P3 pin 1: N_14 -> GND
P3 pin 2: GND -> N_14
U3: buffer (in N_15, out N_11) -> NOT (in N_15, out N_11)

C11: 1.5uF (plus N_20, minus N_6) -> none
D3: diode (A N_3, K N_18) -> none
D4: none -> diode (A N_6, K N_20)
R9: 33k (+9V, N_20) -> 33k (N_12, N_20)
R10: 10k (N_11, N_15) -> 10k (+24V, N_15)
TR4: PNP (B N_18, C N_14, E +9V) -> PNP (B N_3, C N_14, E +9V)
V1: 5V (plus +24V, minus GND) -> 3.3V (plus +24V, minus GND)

● **Assignment**
Now copy each line of the entries that mentions "plus".

● **Worked solution**
C11: 1.5uF (plus N_20, minus N_6) -> none
V1: 5V (plus +24V, minus GND) -> 3.3V (plus +24V, minus GND)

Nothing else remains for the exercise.